**What is needed:**
All pictures are to be omitted while the lines starting at the line with "TOF pin XSHUT: A5 -> B12" and ending at the line with "TOF pin SDA: A7 -> B4" in the material below are retyped exactly, both ends included.
━━━━━ Dataset records ━━━━━
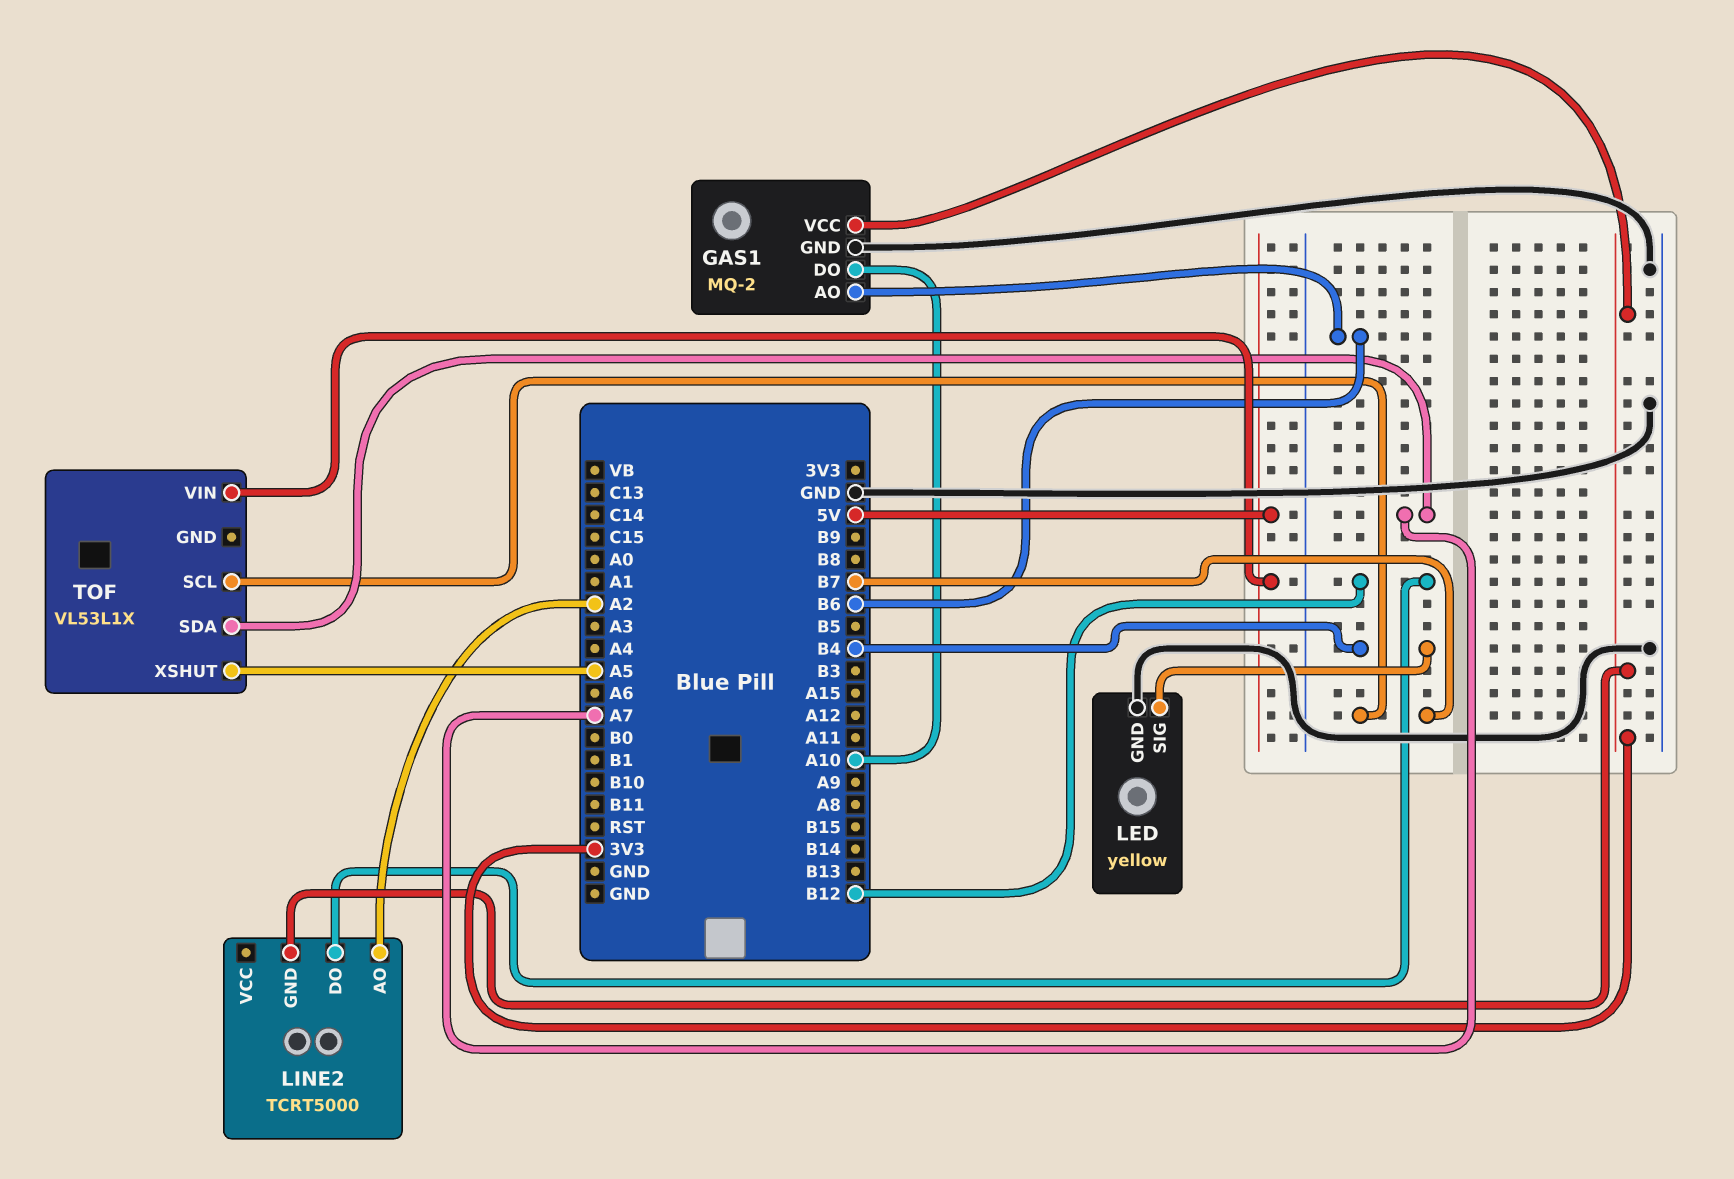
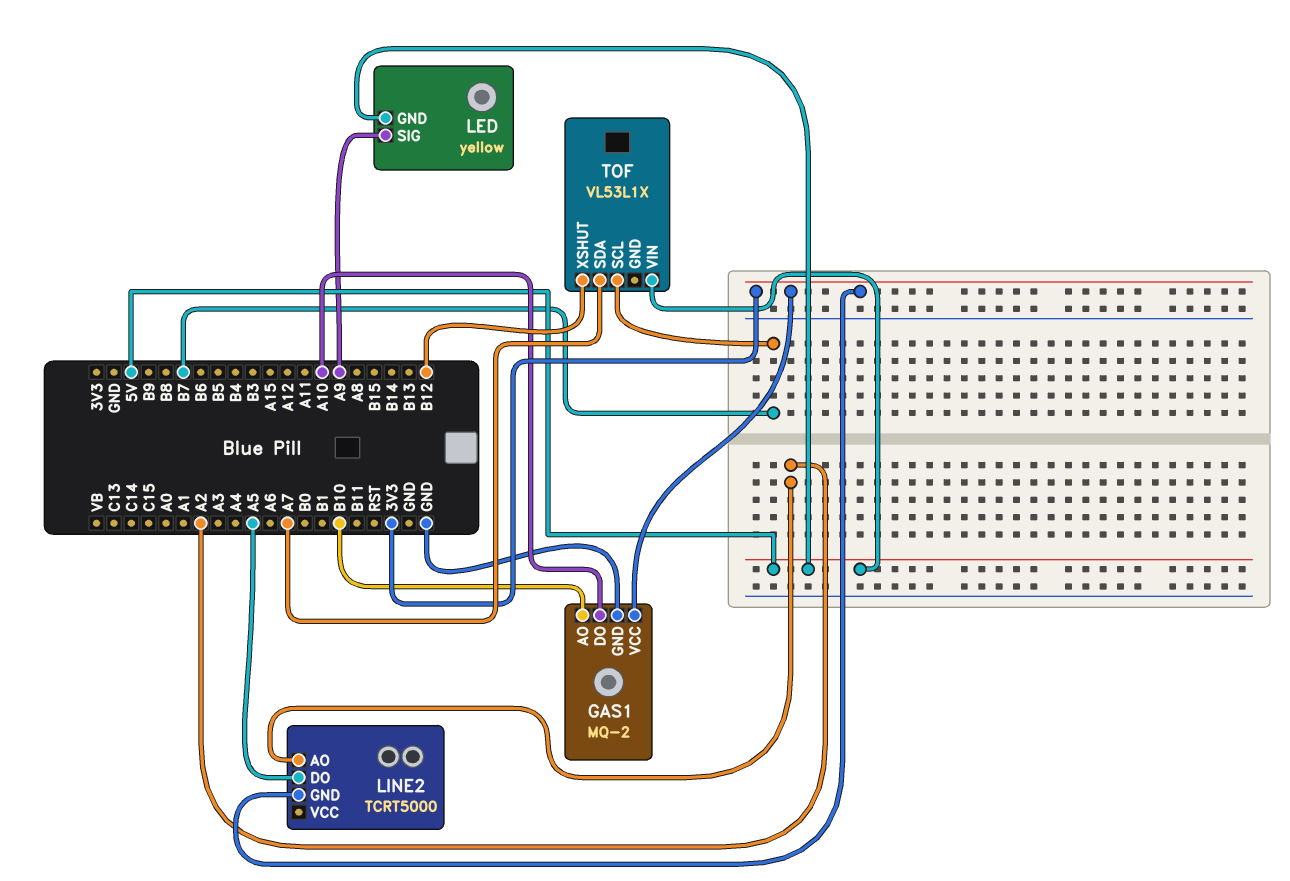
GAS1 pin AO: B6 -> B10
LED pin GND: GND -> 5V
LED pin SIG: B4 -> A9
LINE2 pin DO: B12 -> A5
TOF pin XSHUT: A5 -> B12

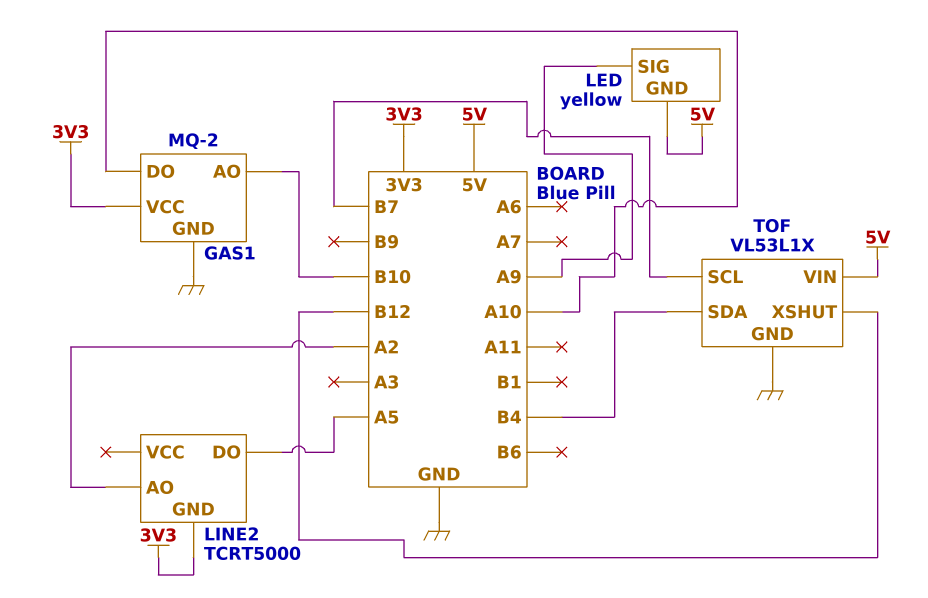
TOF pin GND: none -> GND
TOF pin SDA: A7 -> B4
━━━━━
━━━━━ Dataset records ━━━━━
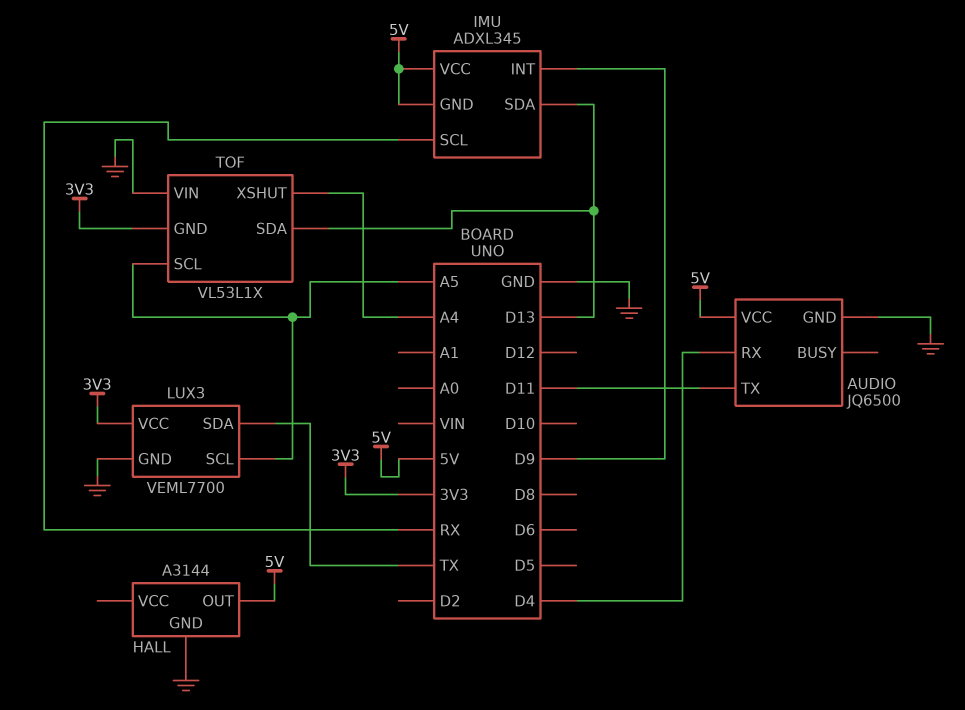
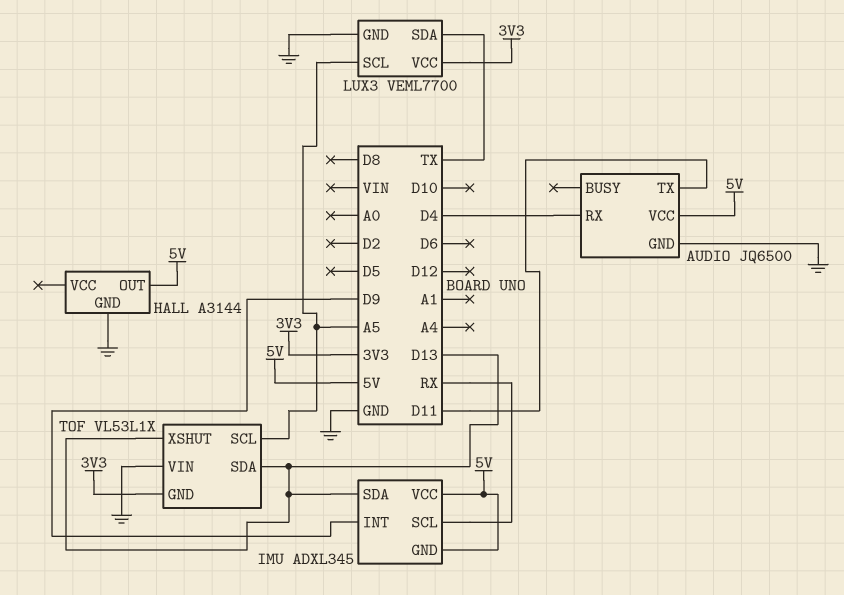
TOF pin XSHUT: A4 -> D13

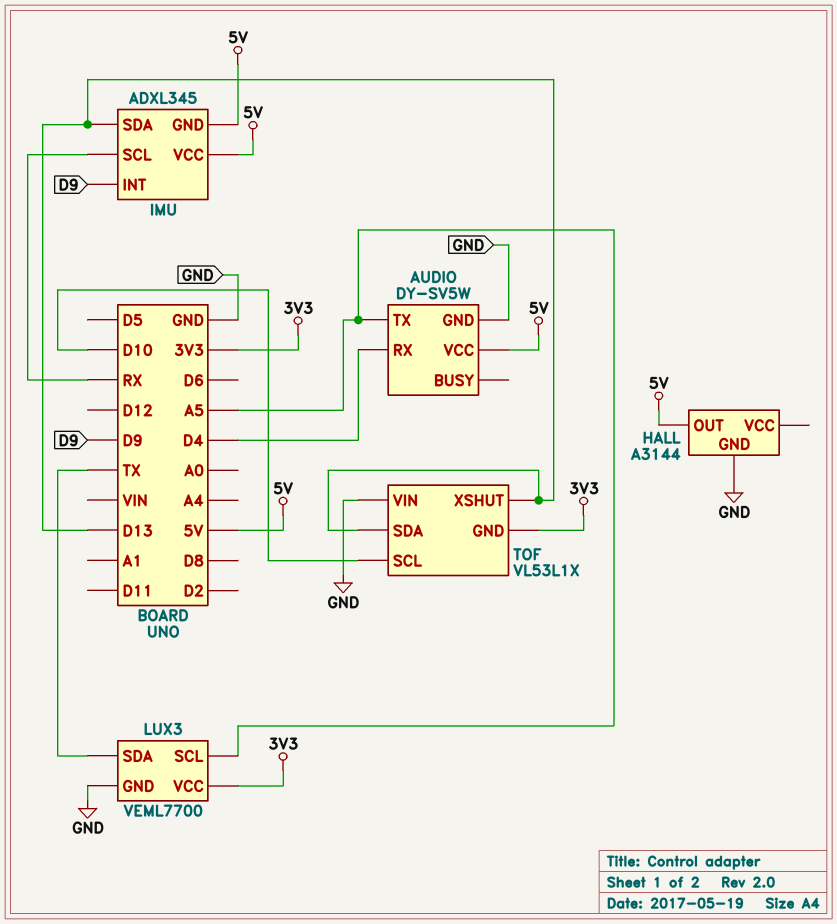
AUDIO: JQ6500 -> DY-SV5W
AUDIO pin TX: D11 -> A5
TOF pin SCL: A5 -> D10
━━━━━
**Answer box:**
TOF pin XSHUT: A5 -> B12

TOF pin GND: none -> GND
TOF pin SDA: A7 -> B4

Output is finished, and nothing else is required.